I'd like the data beneath this line reproduced exactly, without any of its images.

Given information >>
—————

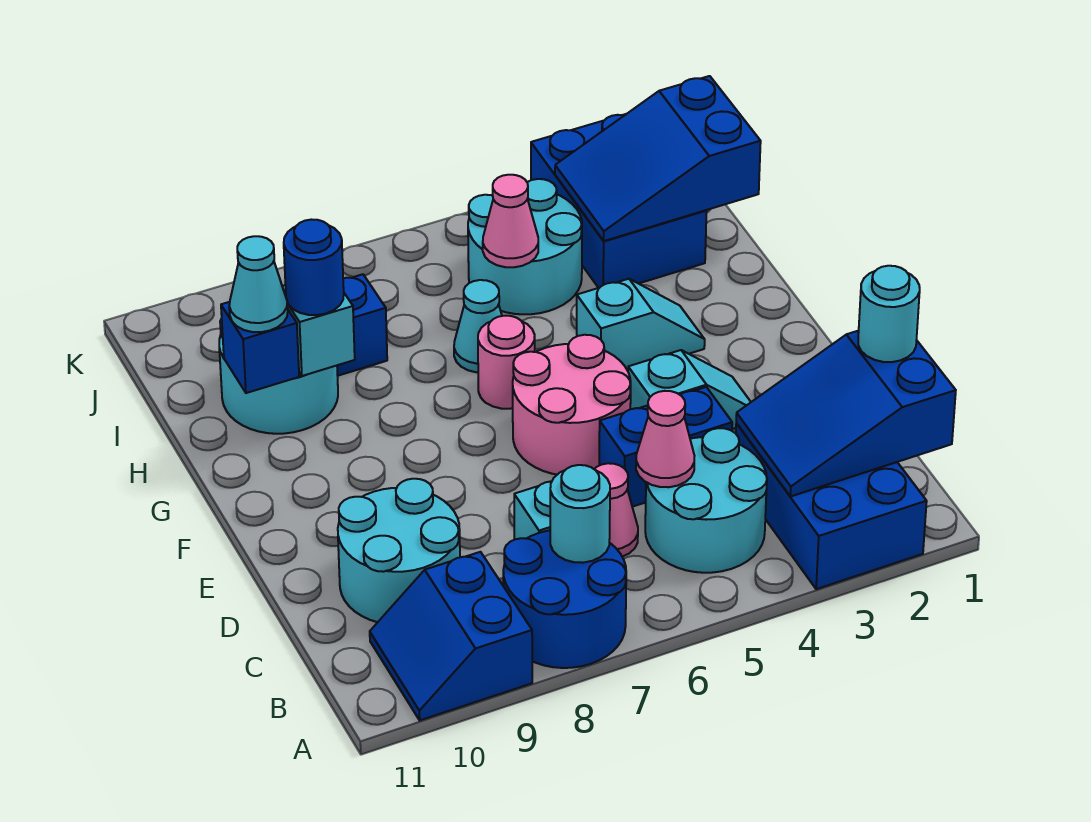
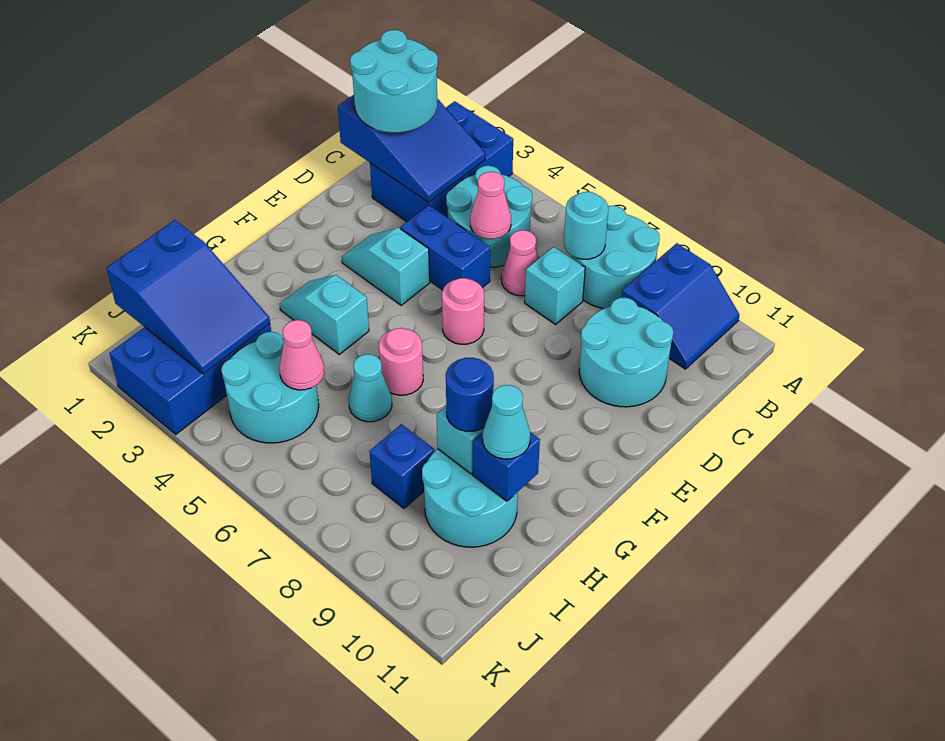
blue round brick A7:B8 level 1 -> cyan round brick A7:B8 level 1
cyan round brick C1 level 3 -> cyan round brick B1:C2 level 3
pink round brick E5:F6 level 1 -> pink round brick E6 level 1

—————

Response box >>
blue round brick A7:B8 level 1 -> cyan round brick A7:B8 level 1
cyan round brick C1 level 3 -> cyan round brick B1:C2 level 3
pink round brick E5:F6 level 1 -> pink round brick E6 level 1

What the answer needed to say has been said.